[Available data — start]

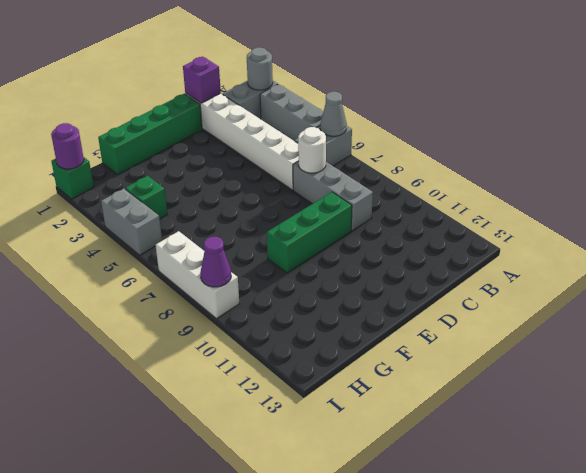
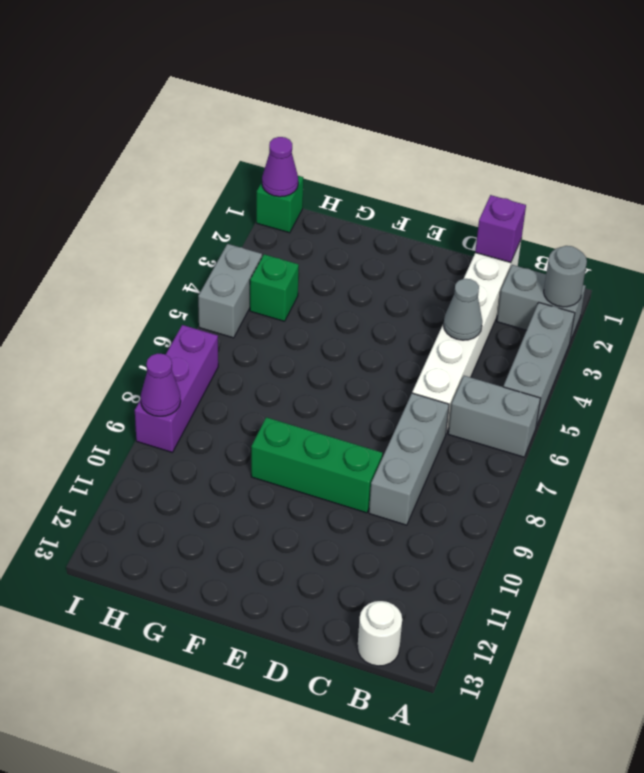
grey cone A6 level 2 -> grey cone C4 level 2
white round brick C7 level 2 -> white round brick B13 level 1
green brick D1:G1 level 1 -> none
purple round brick I1 level 2 -> purple cone I1 level 2
white brick I7:I9 level 1 -> purple brick I7:I9 level 1

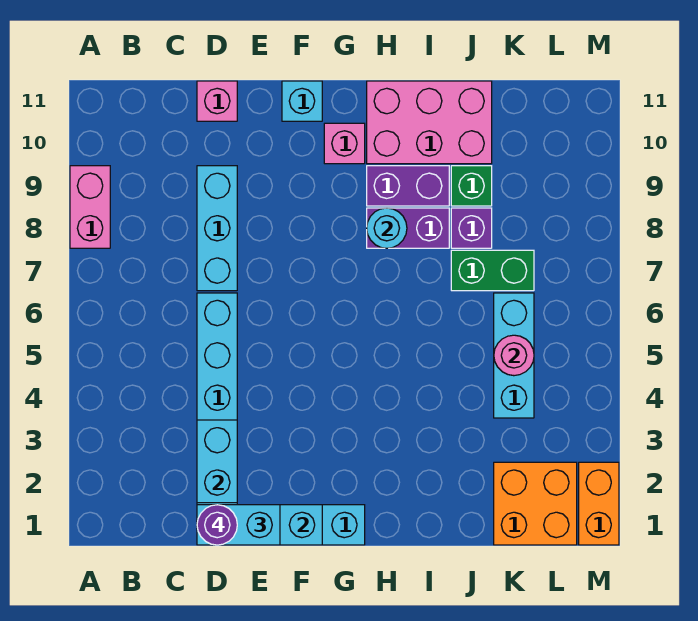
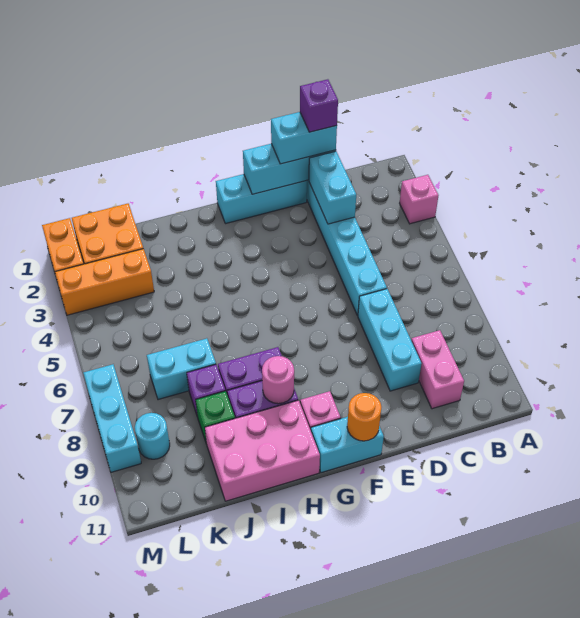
pink brick A8:A9 level 1 -> pink brick C9:C10 level 1
purple round brick D1 level 4 -> purple brick D1 level 4
pink brick D11 level 1 -> pink brick A3 level 1
cyan brick F11 level 1 -> cyan brick F11:G11 level 1
none -> orange round brick F11 level 2
cyan round brick H8 level 2 -> cyan round brick L9 level 1
green brick J7:K7 level 1 -> cyan brick J7:K7 level 1
none -> orange brick K3:M3 level 1
cyan brick K4:K6 level 1 -> cyan brick M7:M9 level 1
pink round brick K5 level 2 -> pink round brick H9 level 2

[Available data — finish]

The data above are to be repeated word for word, with any pictures left out.

grey cone A6 level 2 -> grey cone C4 level 2
white round brick C7 level 2 -> white round brick B13 level 1
green brick D1:G1 level 1 -> none
purple round brick I1 level 2 -> purple cone I1 level 2
white brick I7:I9 level 1 -> purple brick I7:I9 level 1

pink brick A8:A9 level 1 -> pink brick C9:C10 level 1
purple round brick D1 level 4 -> purple brick D1 level 4
pink brick D11 level 1 -> pink brick A3 level 1
cyan brick F11 level 1 -> cyan brick F11:G11 level 1
none -> orange round brick F11 level 2
cyan round brick H8 level 2 -> cyan round brick L9 level 1
green brick J7:K7 level 1 -> cyan brick J7:K7 level 1
none -> orange brick K3:M3 level 1
cyan brick K4:K6 level 1 -> cyan brick M7:M9 level 1
pink round brick K5 level 2 -> pink round brick H9 level 2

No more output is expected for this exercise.